----- Study material
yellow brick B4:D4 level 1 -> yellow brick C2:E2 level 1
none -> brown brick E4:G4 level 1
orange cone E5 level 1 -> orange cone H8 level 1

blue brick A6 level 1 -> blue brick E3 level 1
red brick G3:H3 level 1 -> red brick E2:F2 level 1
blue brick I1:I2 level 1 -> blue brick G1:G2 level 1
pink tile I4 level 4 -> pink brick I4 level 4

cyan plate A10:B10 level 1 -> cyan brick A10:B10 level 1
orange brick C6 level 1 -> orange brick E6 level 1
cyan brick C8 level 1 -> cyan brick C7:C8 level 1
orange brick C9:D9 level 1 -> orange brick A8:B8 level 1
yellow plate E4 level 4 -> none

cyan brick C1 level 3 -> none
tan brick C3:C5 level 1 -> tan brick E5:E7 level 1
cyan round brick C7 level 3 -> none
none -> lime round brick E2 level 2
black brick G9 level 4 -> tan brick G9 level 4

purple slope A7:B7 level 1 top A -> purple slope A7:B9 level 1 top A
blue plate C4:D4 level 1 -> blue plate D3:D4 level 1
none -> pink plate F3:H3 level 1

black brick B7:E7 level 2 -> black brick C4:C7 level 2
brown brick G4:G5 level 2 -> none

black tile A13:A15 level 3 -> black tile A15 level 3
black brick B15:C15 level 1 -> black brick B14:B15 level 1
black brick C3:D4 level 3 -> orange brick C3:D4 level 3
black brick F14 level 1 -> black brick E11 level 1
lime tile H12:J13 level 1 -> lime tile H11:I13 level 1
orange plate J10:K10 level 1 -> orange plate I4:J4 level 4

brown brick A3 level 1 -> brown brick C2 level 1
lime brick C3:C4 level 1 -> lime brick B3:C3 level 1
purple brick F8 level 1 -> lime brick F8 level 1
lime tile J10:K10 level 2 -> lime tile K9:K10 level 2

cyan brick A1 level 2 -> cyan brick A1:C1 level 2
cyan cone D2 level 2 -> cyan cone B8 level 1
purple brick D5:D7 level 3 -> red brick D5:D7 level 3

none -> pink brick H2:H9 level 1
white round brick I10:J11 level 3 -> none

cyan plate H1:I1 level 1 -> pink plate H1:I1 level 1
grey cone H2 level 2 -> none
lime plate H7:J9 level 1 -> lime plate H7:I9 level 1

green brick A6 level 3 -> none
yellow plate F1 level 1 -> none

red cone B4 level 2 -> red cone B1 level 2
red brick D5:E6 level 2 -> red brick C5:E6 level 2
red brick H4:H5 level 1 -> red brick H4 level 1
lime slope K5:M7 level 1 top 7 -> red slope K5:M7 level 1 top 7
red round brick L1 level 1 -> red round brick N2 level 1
----------
◆ Task description:
Reproduce only this range: the first line of the data above through the line with "none -> pink plate F3:H3 level 1", both included, exactly as written.

◆ Answer to this exercise:
yellow brick B4:D4 level 1 -> yellow brick C2:E2 level 1
none -> brown brick E4:G4 level 1
orange cone E5 level 1 -> orange cone H8 level 1

blue brick A6 level 1 -> blue brick E3 level 1
red brick G3:H3 level 1 -> red brick E2:F2 level 1
blue brick I1:I2 level 1 -> blue brick G1:G2 level 1
pink tile I4 level 4 -> pink brick I4 level 4

cyan plate A10:B10 level 1 -> cyan brick A10:B10 level 1
orange brick C6 level 1 -> orange brick E6 level 1
cyan brick C8 level 1 -> cyan brick C7:C8 level 1
orange brick C9:D9 level 1 -> orange brick A8:B8 level 1
yellow plate E4 level 4 -> none

cyan brick C1 level 3 -> none
tan brick C3:C5 level 1 -> tan brick E5:E7 level 1
cyan round brick C7 level 3 -> none
none -> lime round brick E2 level 2
black brick G9 level 4 -> tan brick G9 level 4

purple slope A7:B7 level 1 top A -> purple slope A7:B9 level 1 top A
blue plate C4:D4 level 1 -> blue plate D3:D4 level 1
none -> pink plate F3:H3 level 1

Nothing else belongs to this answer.